**WHAT YOU WILL DO**
Retype only the stretch of lines that starts with the line containing "black line: (138, 1133) -> (412, 1735), moved" and ends with the last line of the records, both included, exactly.

-------------------------

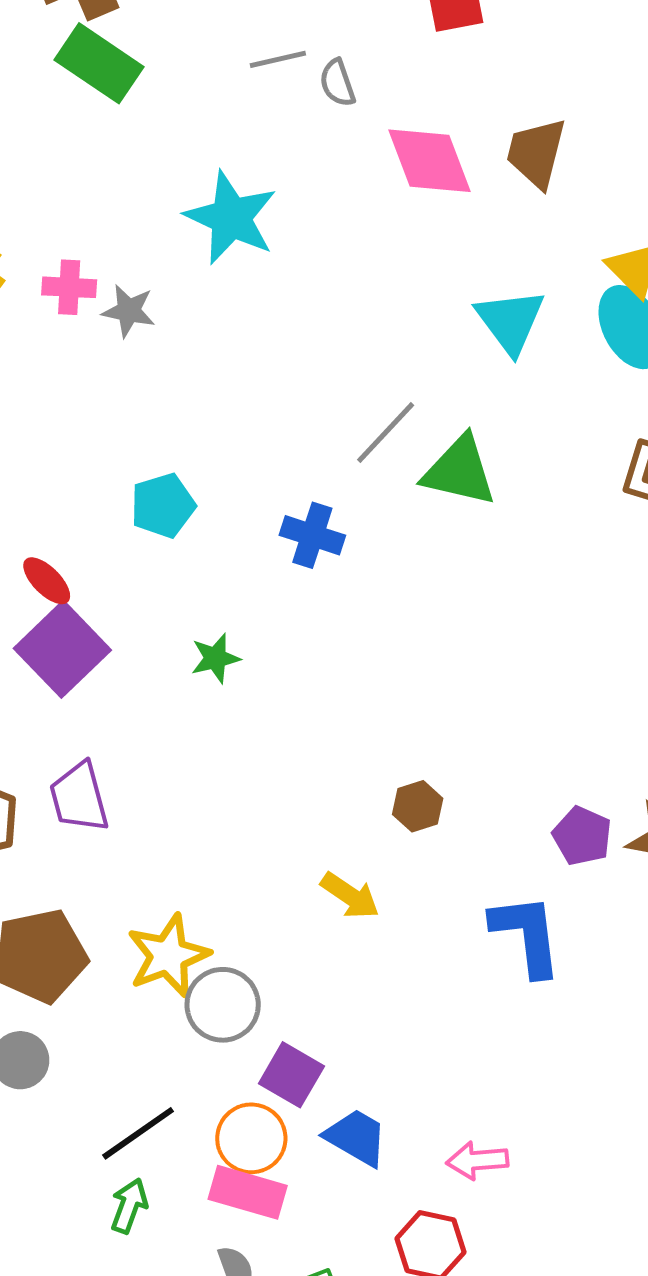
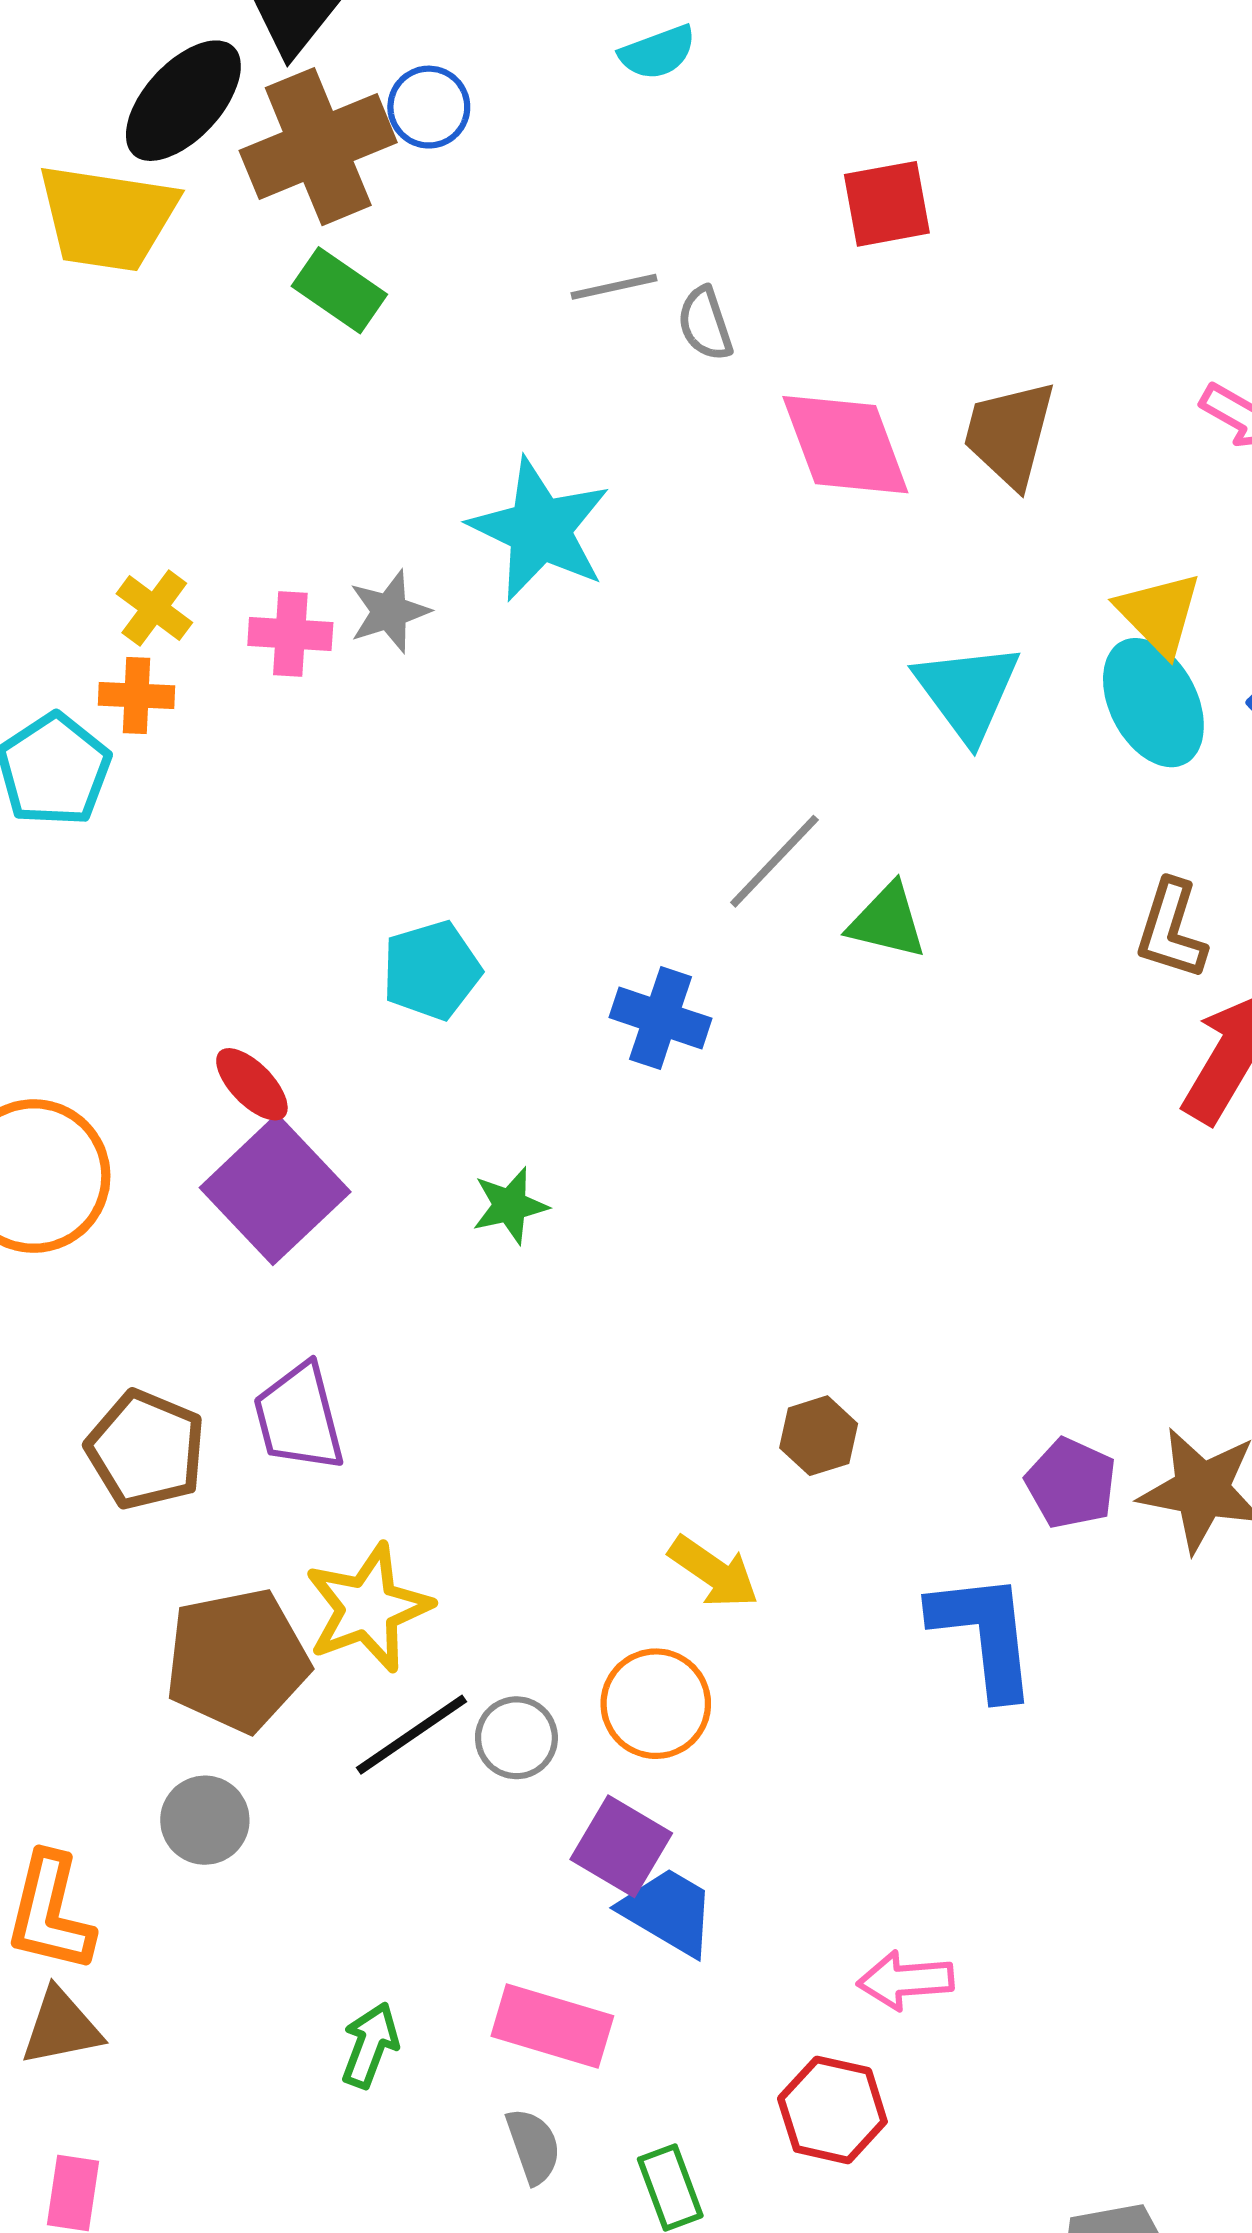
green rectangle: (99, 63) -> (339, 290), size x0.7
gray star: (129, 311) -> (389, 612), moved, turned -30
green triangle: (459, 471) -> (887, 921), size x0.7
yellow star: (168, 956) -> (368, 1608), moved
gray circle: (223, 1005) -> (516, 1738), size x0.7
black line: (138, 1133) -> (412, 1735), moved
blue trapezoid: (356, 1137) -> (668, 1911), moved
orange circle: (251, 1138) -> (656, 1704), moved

-------------------------

**ANSWER SECTION**
black line: (138, 1133) -> (412, 1735), moved
blue trapezoid: (356, 1137) -> (668, 1911), moved
orange circle: (251, 1138) -> (656, 1704), moved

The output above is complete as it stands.